*Exercise*:
Could you transcribe every entry below exactly, leaving out the pictures?

*Data section*:
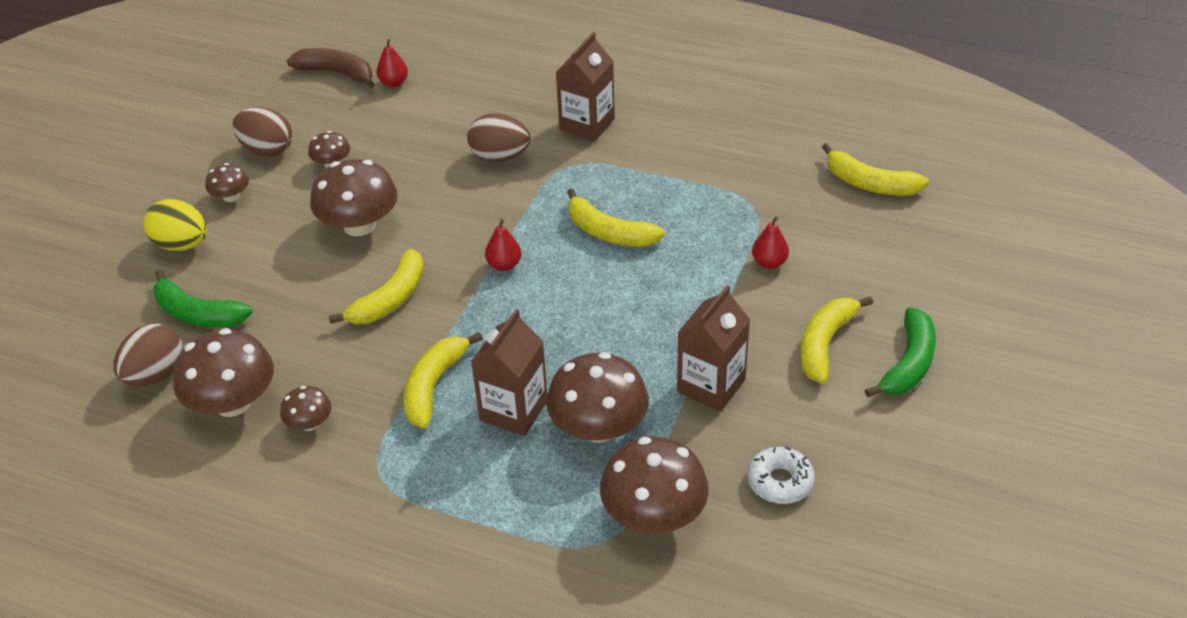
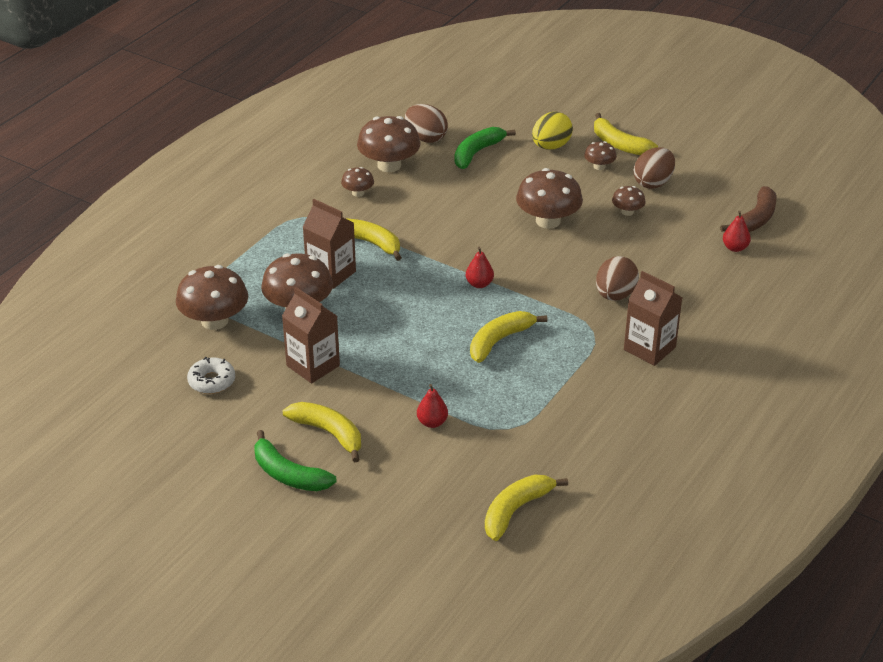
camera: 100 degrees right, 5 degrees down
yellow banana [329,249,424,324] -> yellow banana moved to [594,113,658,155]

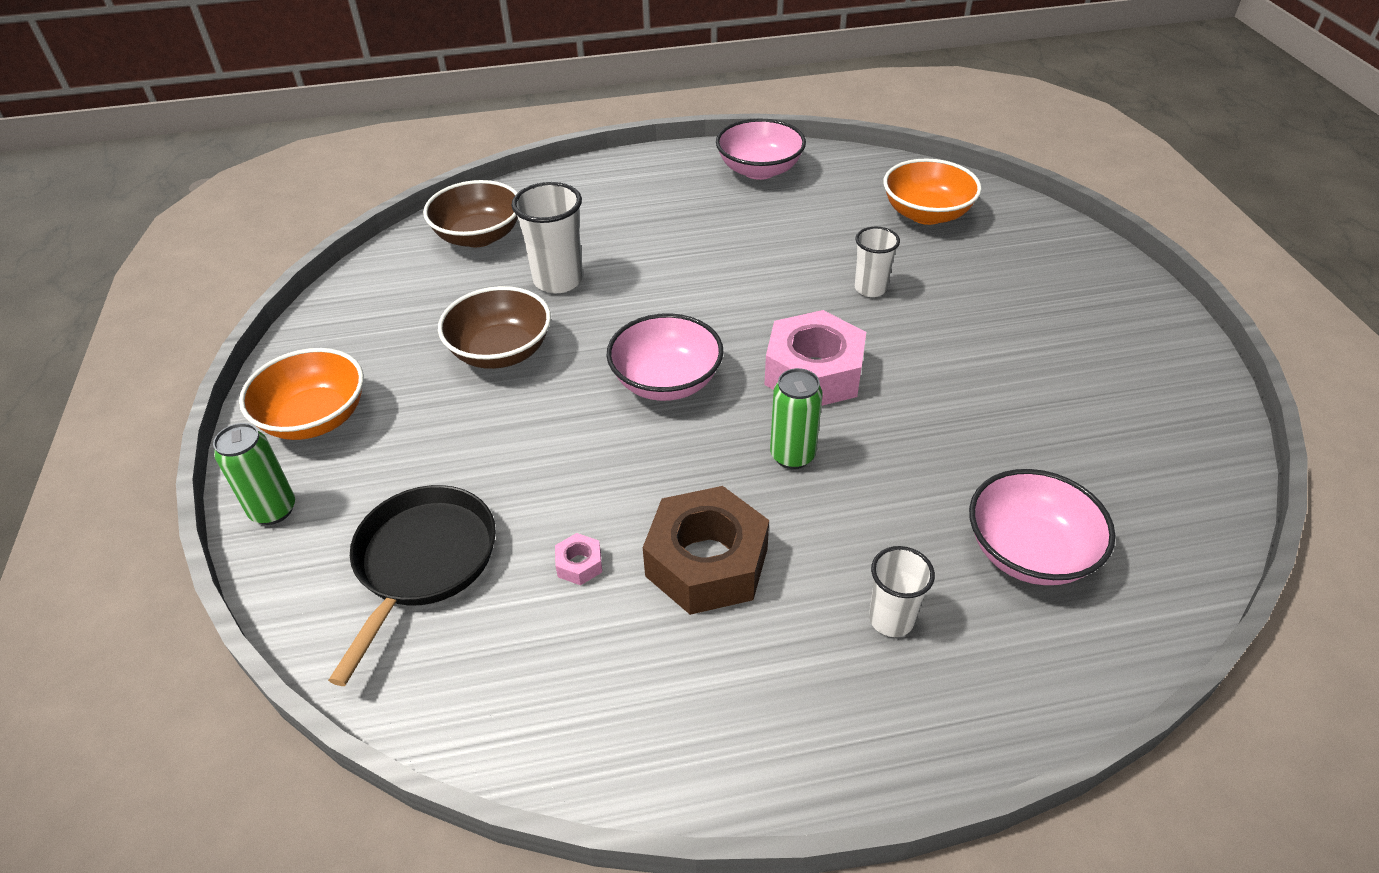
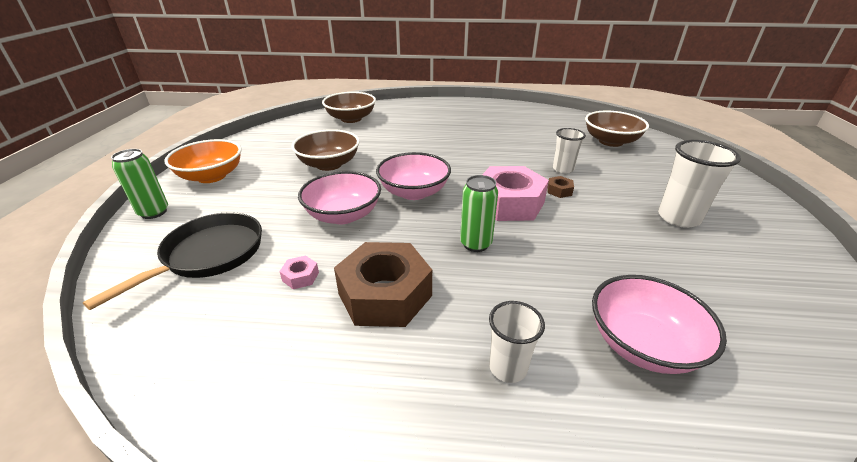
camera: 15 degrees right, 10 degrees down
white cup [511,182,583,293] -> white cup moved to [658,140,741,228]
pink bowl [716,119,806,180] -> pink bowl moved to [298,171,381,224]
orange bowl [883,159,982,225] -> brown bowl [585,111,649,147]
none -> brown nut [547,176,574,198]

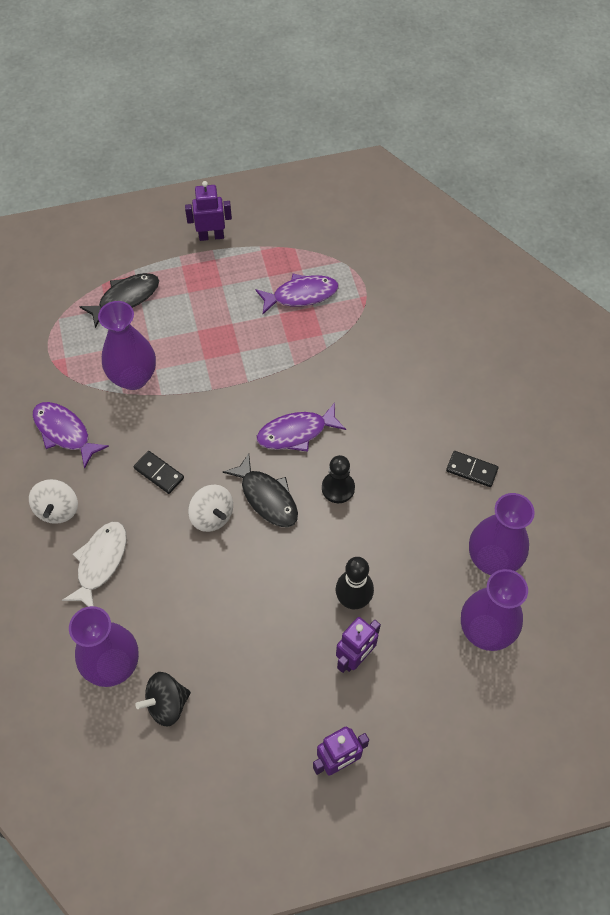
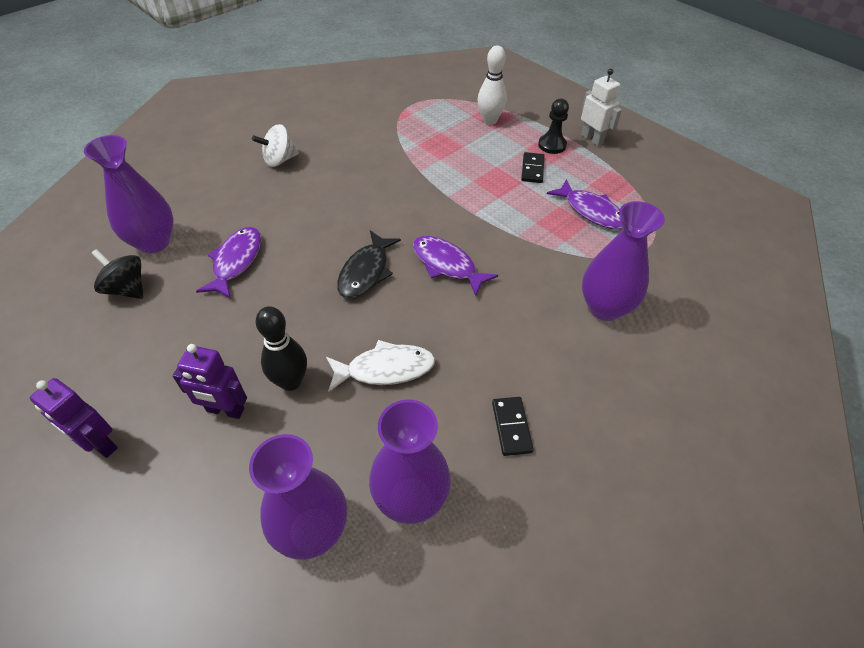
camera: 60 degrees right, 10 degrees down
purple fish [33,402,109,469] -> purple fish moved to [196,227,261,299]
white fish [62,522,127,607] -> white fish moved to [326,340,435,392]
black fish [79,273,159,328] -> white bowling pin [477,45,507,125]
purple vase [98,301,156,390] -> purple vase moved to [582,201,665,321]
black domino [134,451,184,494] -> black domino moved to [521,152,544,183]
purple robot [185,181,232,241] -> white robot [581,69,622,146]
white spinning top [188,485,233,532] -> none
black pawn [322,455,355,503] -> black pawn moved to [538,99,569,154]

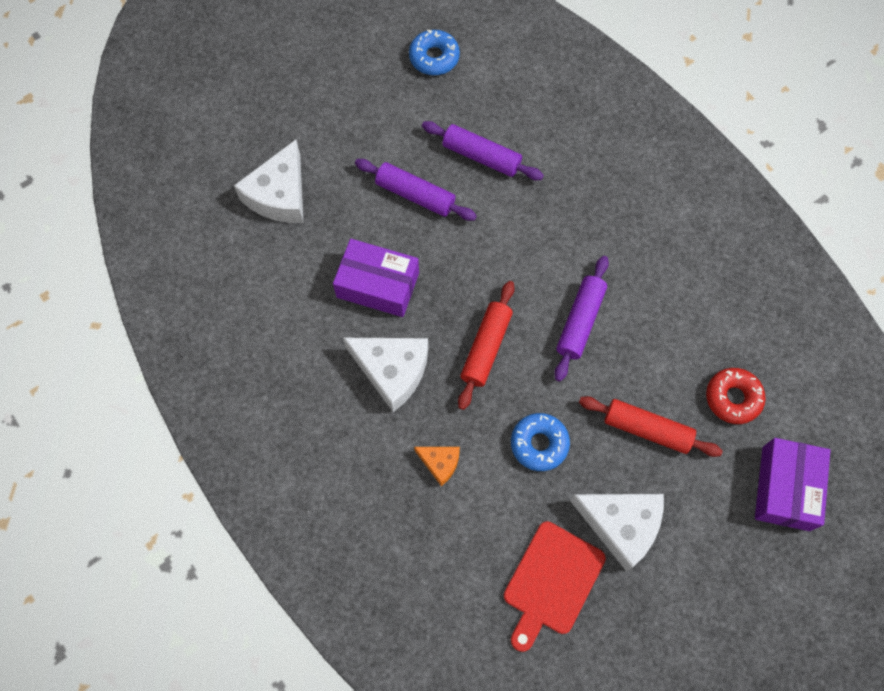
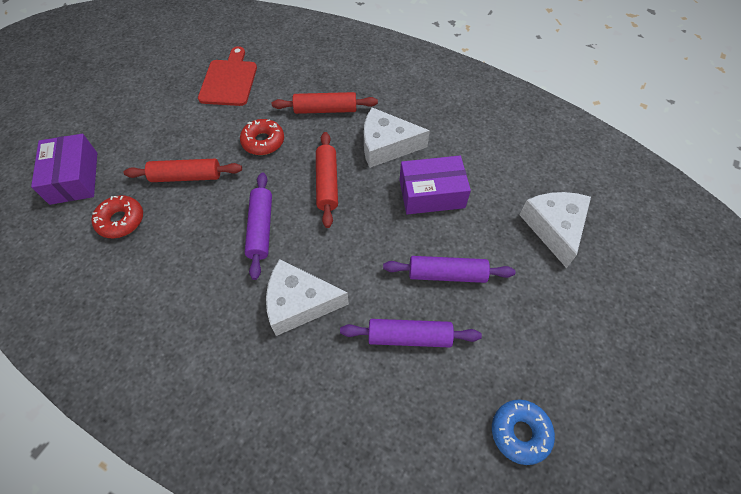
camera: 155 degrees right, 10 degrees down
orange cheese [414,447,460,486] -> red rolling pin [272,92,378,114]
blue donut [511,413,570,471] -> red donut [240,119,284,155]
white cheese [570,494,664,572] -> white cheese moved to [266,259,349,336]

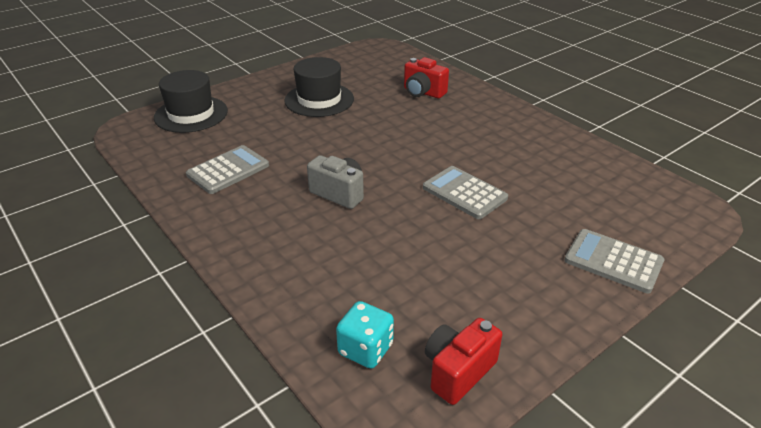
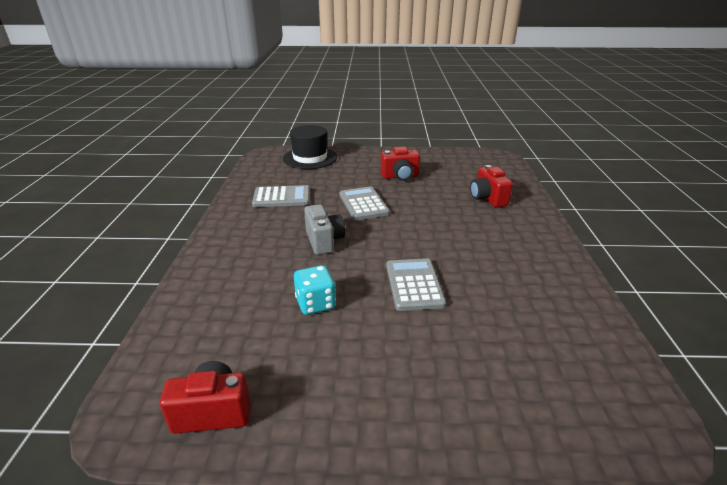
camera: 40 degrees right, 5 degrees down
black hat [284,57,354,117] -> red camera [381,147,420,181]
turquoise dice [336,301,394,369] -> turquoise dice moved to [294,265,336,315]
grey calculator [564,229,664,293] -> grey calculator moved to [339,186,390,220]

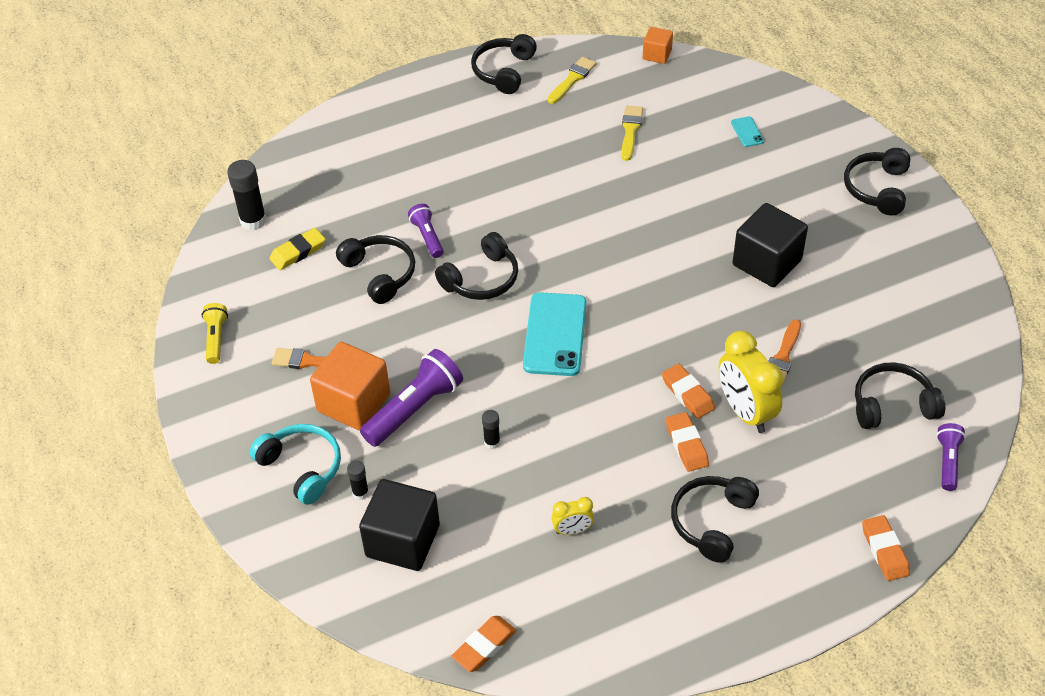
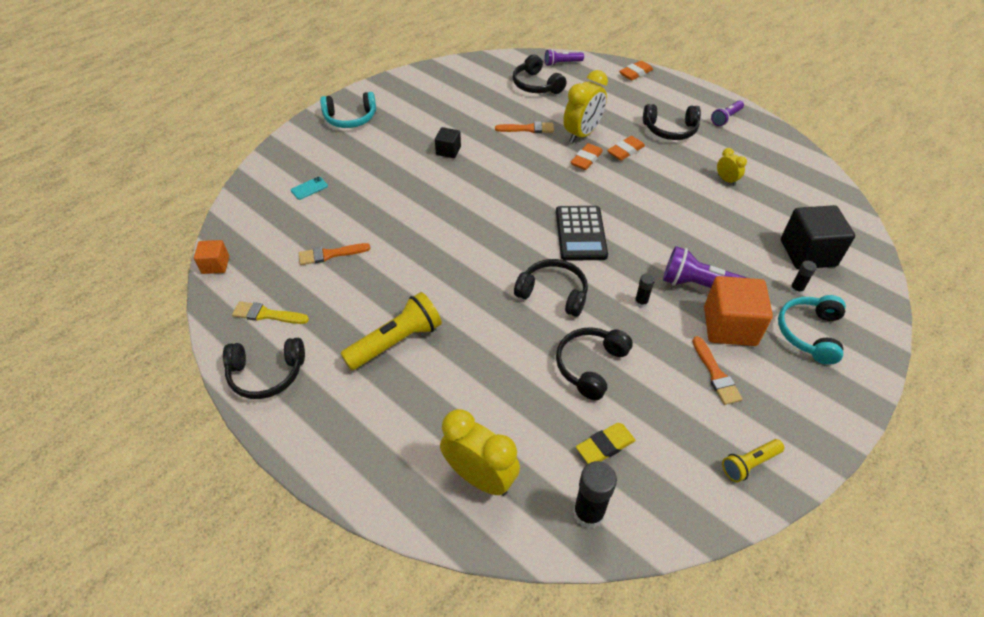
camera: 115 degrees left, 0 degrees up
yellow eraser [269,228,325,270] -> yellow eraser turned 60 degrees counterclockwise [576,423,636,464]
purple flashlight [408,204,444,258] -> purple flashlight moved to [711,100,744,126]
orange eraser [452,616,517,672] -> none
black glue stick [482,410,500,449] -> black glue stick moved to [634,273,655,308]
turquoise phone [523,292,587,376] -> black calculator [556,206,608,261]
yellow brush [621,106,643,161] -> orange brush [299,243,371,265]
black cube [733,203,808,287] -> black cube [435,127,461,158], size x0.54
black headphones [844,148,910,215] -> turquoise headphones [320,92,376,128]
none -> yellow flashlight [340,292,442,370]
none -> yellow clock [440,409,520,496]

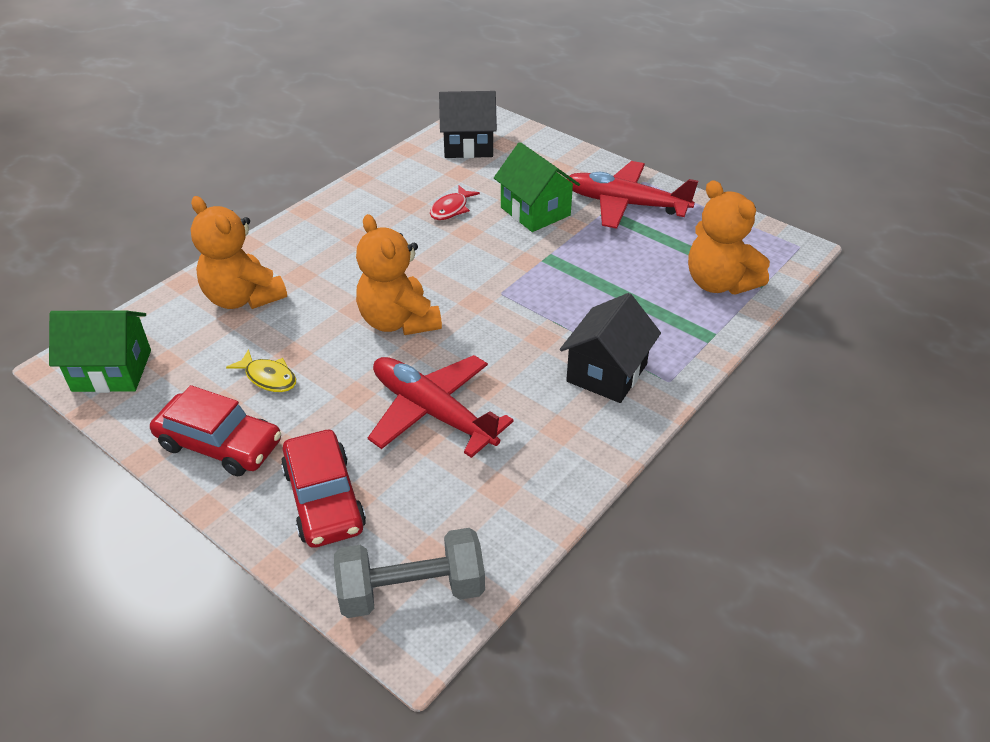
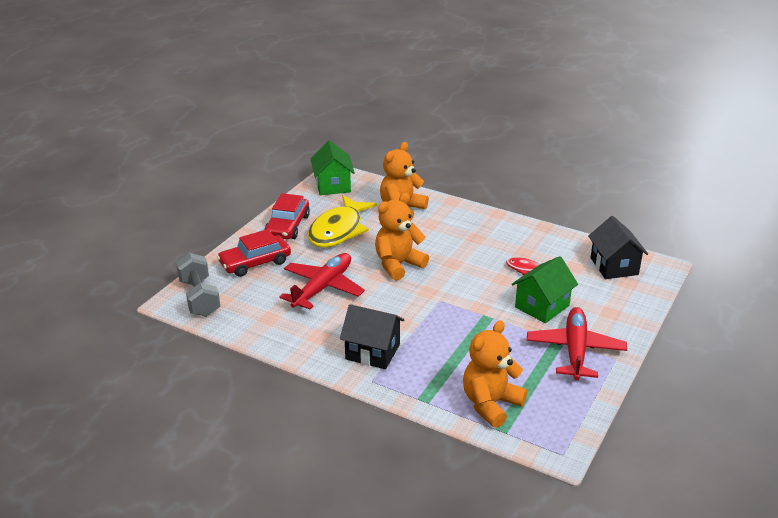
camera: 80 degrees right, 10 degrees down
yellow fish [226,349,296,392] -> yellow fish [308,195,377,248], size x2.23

*Answer to this exercise*:
camera: 100 degrees right, 5 degrees down
yellow banana [329,249,424,324] -> yellow banana moved to [594,113,658,155]

camera: 15 degrees right, 10 degrees down
white cup [511,182,583,293] -> white cup moved to [658,140,741,228]
pink bowl [716,119,806,180] -> pink bowl moved to [298,171,381,224]
orange bowl [883,159,982,225] -> brown bowl [585,111,649,147]
none -> brown nut [547,176,574,198]

camera: 60 degrees right, 10 degrees down
purple fish [33,402,109,469] -> purple fish moved to [196,227,261,299]
white fish [62,522,127,607] -> white fish moved to [326,340,435,392]
black fish [79,273,159,328] -> white bowling pin [477,45,507,125]
purple vase [98,301,156,390] -> purple vase moved to [582,201,665,321]
black domino [134,451,184,494] -> black domino moved to [521,152,544,183]
purple robot [185,181,232,241] -> white robot [581,69,622,146]
white spinning top [188,485,233,532] -> none
black pawn [322,455,355,503] -> black pawn moved to [538,99,569,154]

camera: 155 degrees right, 10 degrees down
orange cheese [414,447,460,486] -> red rolling pin [272,92,378,114]
blue donut [511,413,570,471] -> red donut [240,119,284,155]
white cheese [570,494,664,572] -> white cheese moved to [266,259,349,336]

camera: 40 degrees right, 5 degrees down
black hat [284,57,354,117] -> red camera [381,147,420,181]
turquoise dice [336,301,394,369] -> turquoise dice moved to [294,265,336,315]
grey calculator [564,229,664,293] -> grey calculator moved to [339,186,390,220]

camera: 115 degrees left, 0 degrees up
yellow eraser [269,228,325,270] -> yellow eraser turned 60 degrees counterclockwise [576,423,636,464]
purple flashlight [408,204,444,258] -> purple flashlight moved to [711,100,744,126]
orange eraser [452,616,517,672] -> none
black glue stick [482,410,500,449] -> black glue stick moved to [634,273,655,308]
turquoise phone [523,292,587,376] -> black calculator [556,206,608,261]
yellow brush [621,106,643,161] -> orange brush [299,243,371,265]
black cube [733,203,808,287] -> black cube [435,127,461,158], size x0.54
black headphones [844,148,910,215] -> turquoise headphones [320,92,376,128]
none -> yellow flashlight [340,292,442,370]
none -> yellow clock [440,409,520,496]

camera: 80 degrees right, 10 degrees down
yellow fish [226,349,296,392] -> yellow fish [308,195,377,248], size x2.23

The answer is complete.